• _PROBLEM TO SOLVE_: Give the records again. Keep them exact and leave out the images.
*** Opening of DATA FOR THIS TASK ***
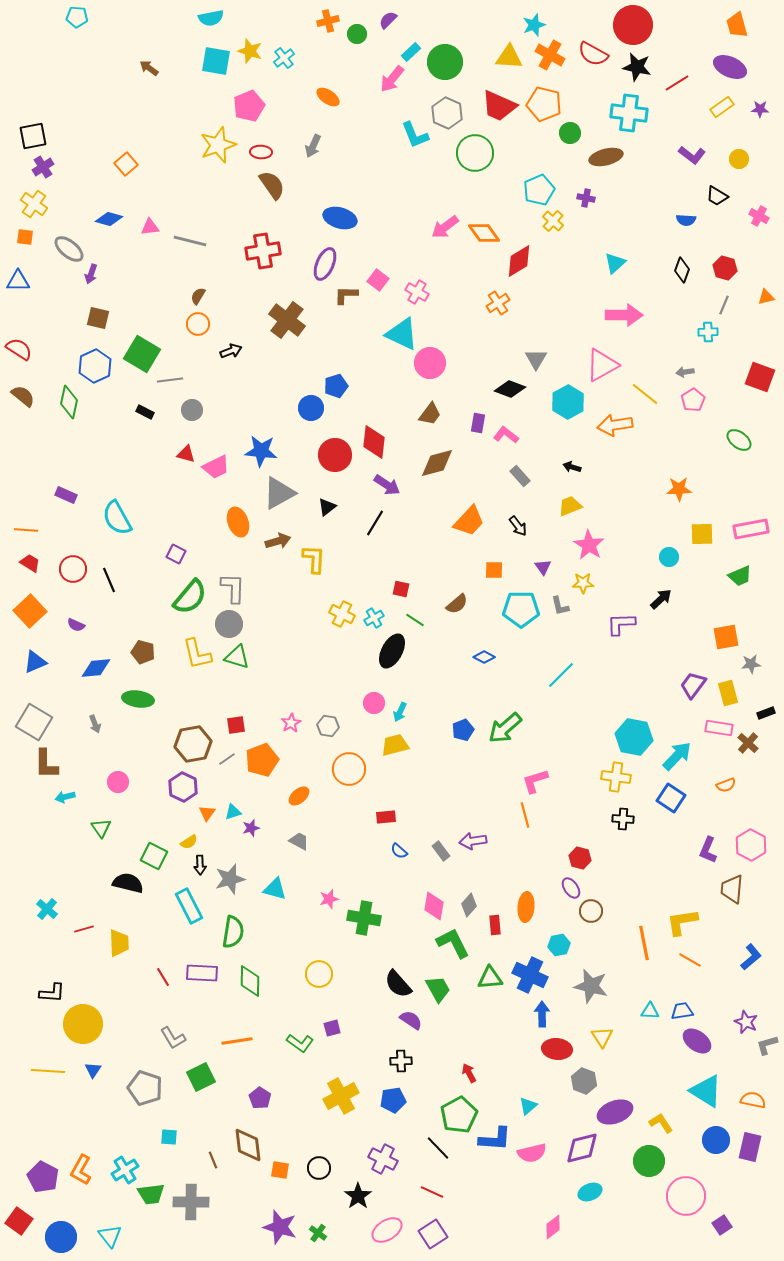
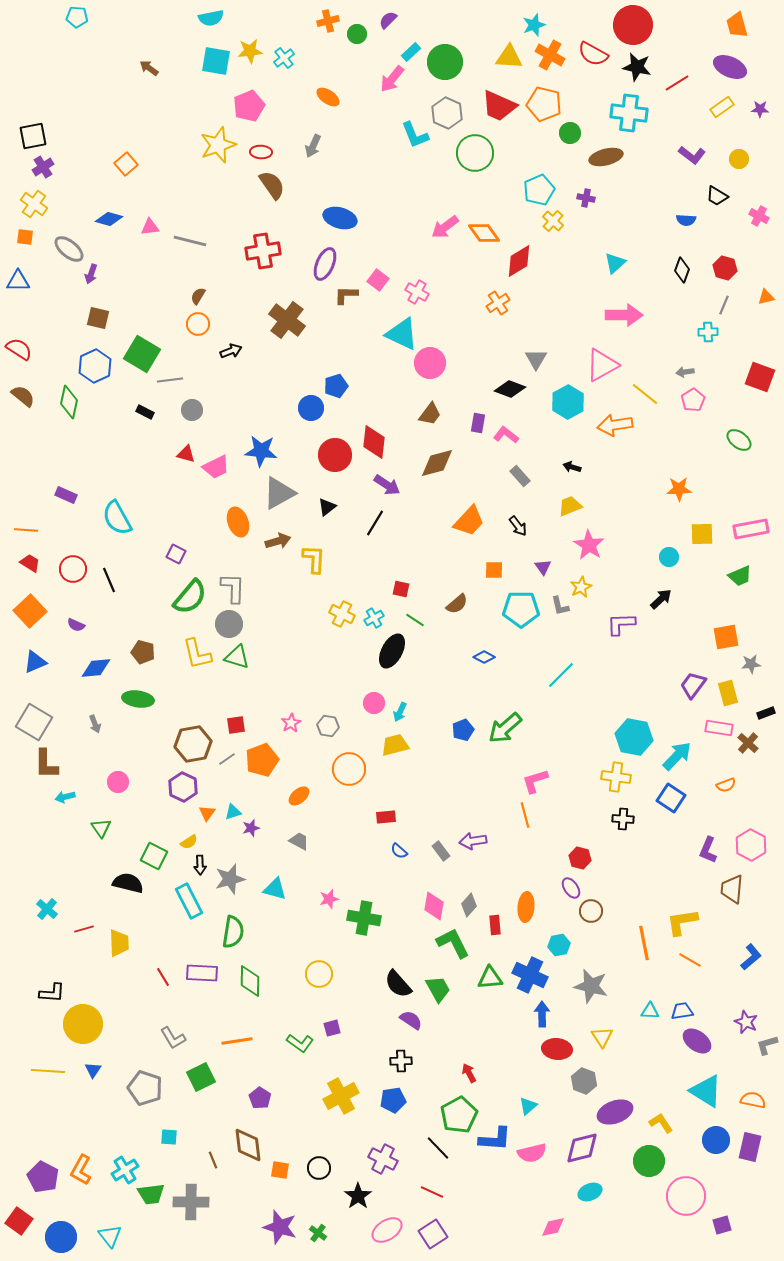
yellow star at (250, 51): rotated 25 degrees counterclockwise
yellow star at (583, 583): moved 2 px left, 4 px down; rotated 25 degrees counterclockwise
cyan rectangle at (189, 906): moved 5 px up
purple square at (722, 1225): rotated 18 degrees clockwise
pink diamond at (553, 1227): rotated 25 degrees clockwise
*** Close of DATA FOR THIS TASK ***
• _EXERCISE OUTPUT_:
yellow star at (250, 51): rotated 25 degrees counterclockwise
yellow star at (583, 583): moved 2 px left, 4 px down; rotated 25 degrees counterclockwise
cyan rectangle at (189, 906): moved 5 px up
purple square at (722, 1225): rotated 18 degrees clockwise
pink diamond at (553, 1227): rotated 25 degrees clockwise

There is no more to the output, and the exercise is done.